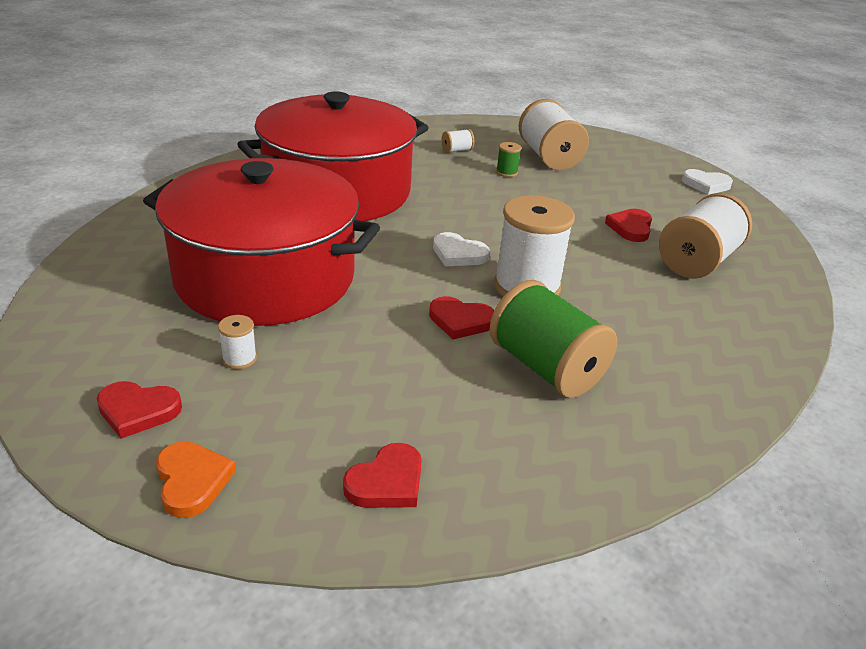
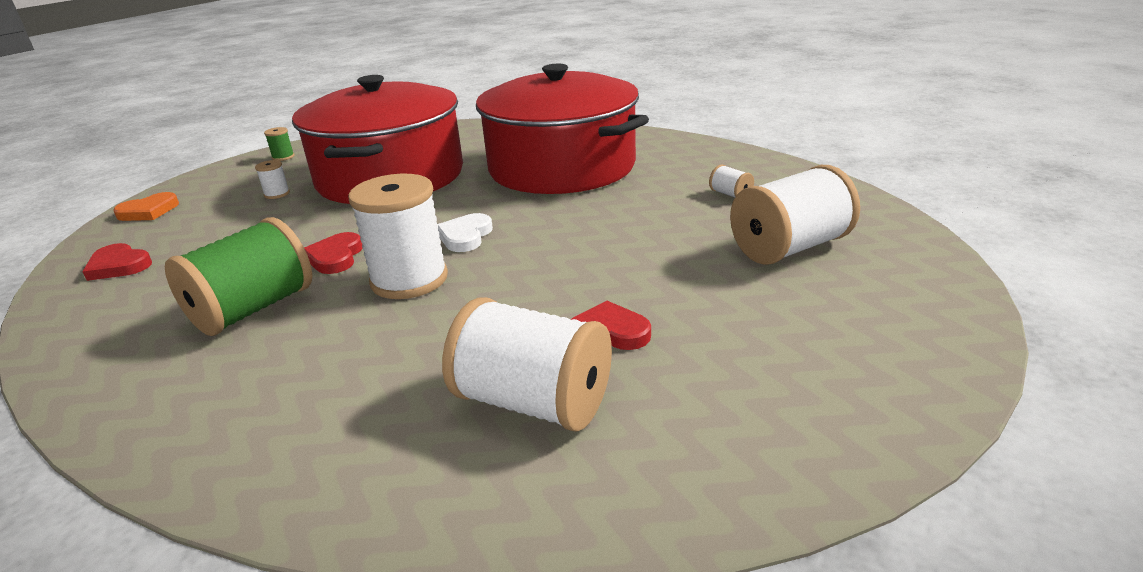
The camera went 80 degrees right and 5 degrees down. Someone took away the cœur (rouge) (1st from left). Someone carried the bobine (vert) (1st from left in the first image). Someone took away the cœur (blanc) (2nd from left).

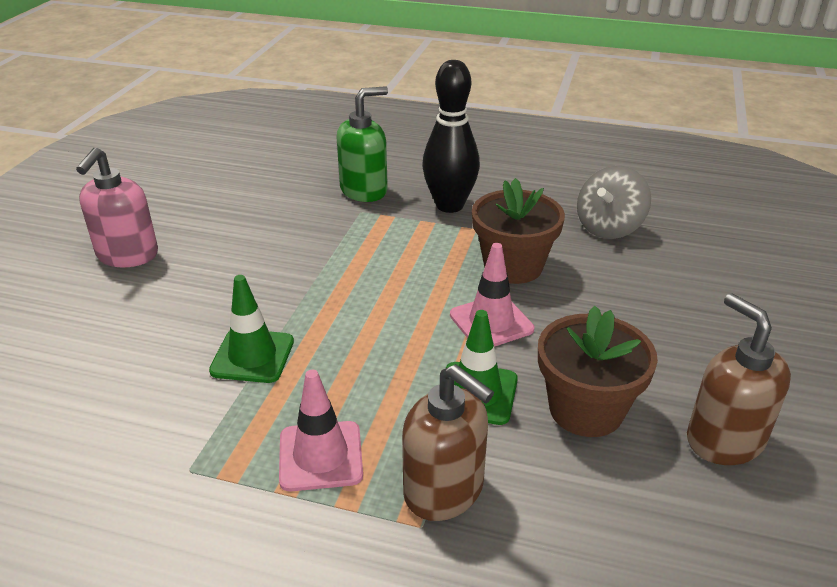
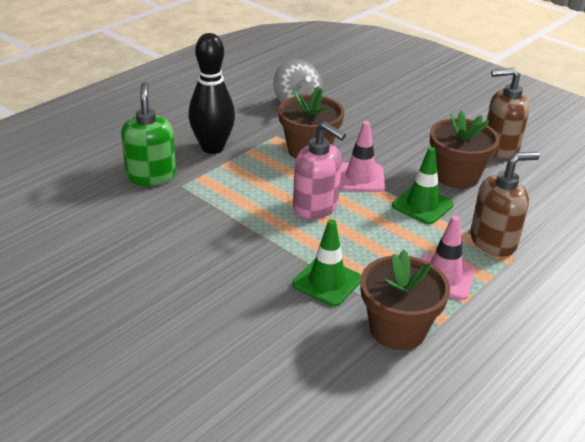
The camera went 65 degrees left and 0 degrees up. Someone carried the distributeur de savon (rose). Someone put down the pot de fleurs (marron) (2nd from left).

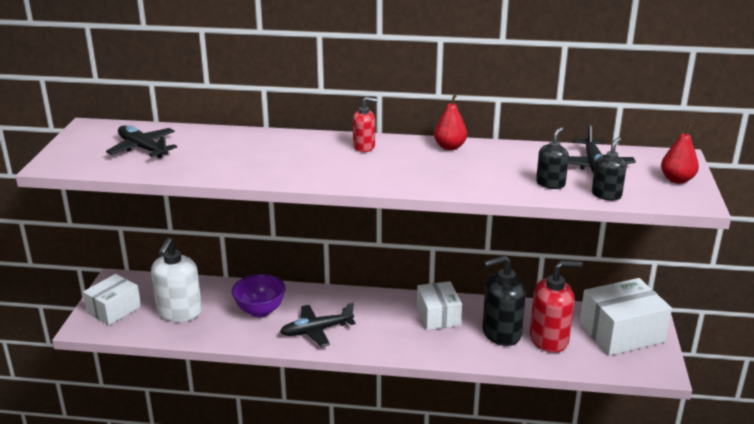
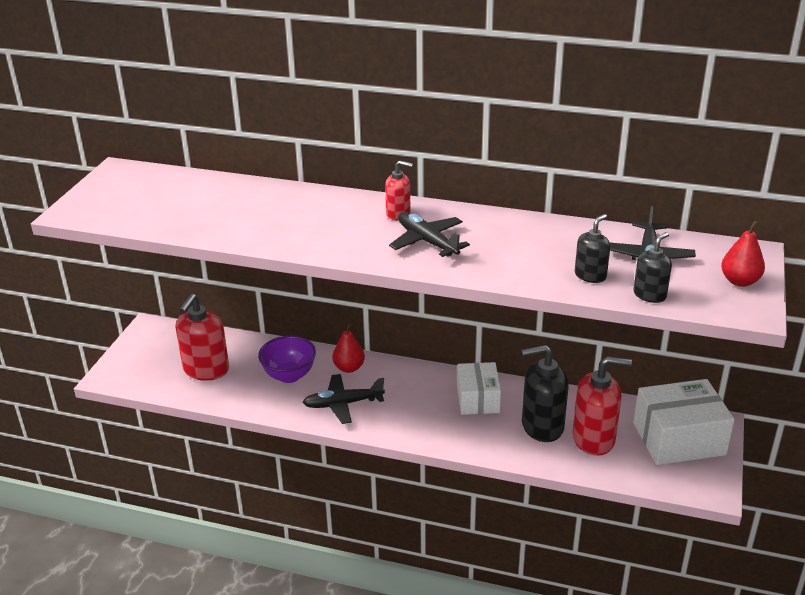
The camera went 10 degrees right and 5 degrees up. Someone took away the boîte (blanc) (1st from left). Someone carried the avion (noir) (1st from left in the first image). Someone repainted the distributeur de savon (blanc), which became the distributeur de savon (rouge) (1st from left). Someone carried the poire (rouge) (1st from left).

TASK REQUIREMENTS:
Copy everything in the listing above exactly except the pictures.

ANSWER TO THIS TASK:
The camera went 80 degrees right and 5 degrees down. Someone took away the cœur (rouge) (1st from left). Someone carried the bobine (vert) (1st from left in the first image). Someone took away the cœur (blanc) (2nd from left).

The camera went 65 degrees left and 0 degrees up. Someone carried the distributeur de savon (rose). Someone put down the pot de fleurs (marron) (2nd from left).

The camera went 10 degrees right and 5 degrees up. Someone took away the boîte (blanc) (1st from left). Someone carried the avion (noir) (1st from left in the first image). Someone repainted the distributeur de savon (blanc), which became the distributeur de savon (rouge) (1st from left). Someone carried the poire (rouge) (1st from left).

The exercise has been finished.